=== Begin Enclosure ===

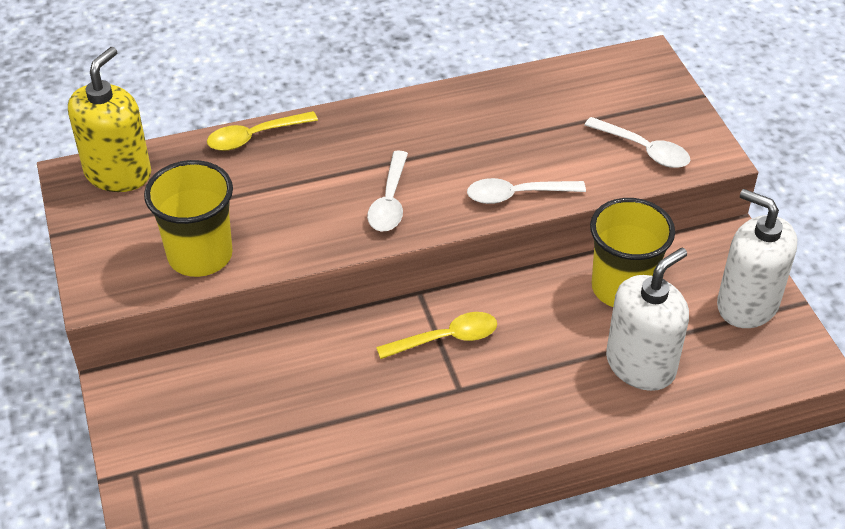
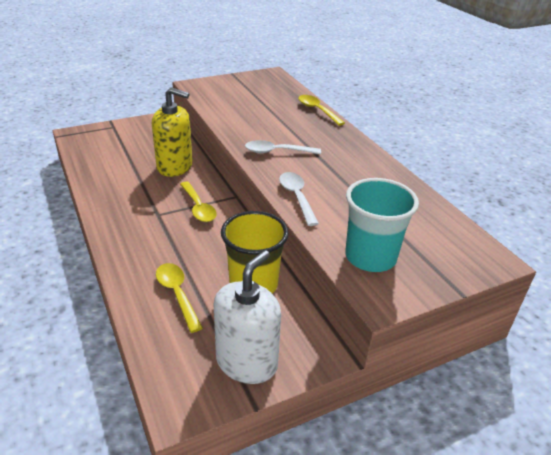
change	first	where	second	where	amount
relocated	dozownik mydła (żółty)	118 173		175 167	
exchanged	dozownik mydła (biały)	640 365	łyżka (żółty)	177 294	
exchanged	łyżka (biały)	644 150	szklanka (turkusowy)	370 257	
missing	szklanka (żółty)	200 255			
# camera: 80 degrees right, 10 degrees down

=== End Enclosure ===
=== Begin Enclosure ===

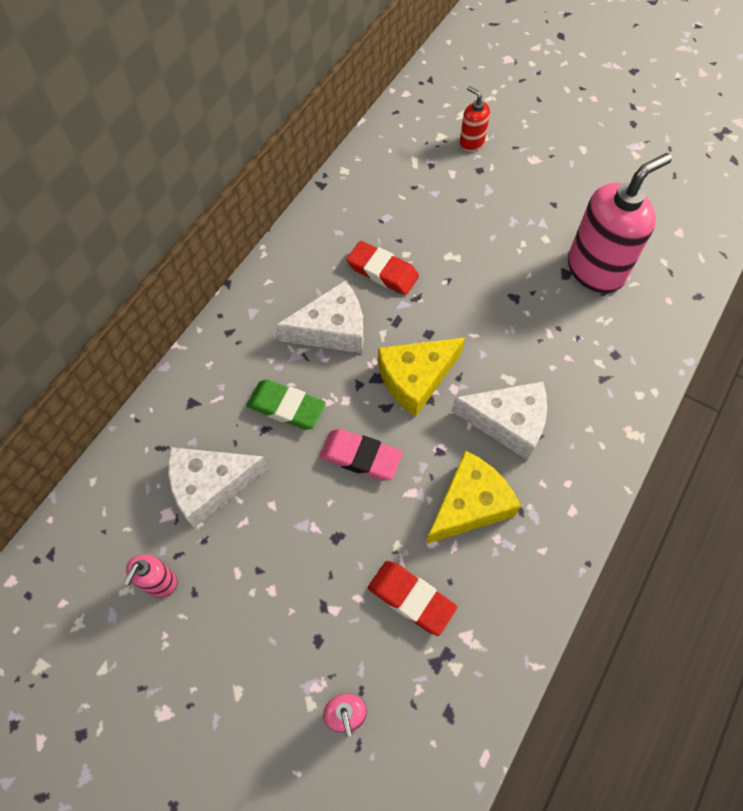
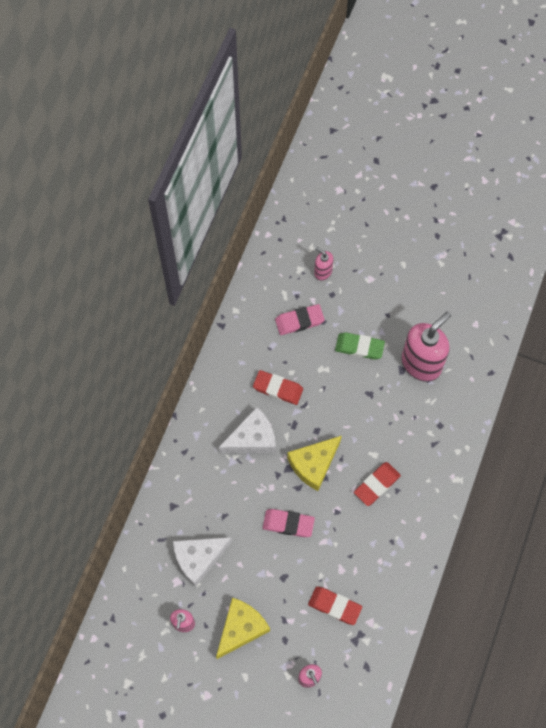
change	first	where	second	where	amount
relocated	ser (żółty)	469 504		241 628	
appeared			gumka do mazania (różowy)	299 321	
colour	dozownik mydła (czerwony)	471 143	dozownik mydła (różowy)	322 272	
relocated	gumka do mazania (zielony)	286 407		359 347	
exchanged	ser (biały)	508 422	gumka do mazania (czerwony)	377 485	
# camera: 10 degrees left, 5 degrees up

=== End Enclosure ===

### Problem to work on
Read through the material above, and whenever a line contains "degrees", copy it.

### Answer to this task
# camera: 80 degrees right, 10 degrees down
# camera: 10 degrees left, 5 degrees up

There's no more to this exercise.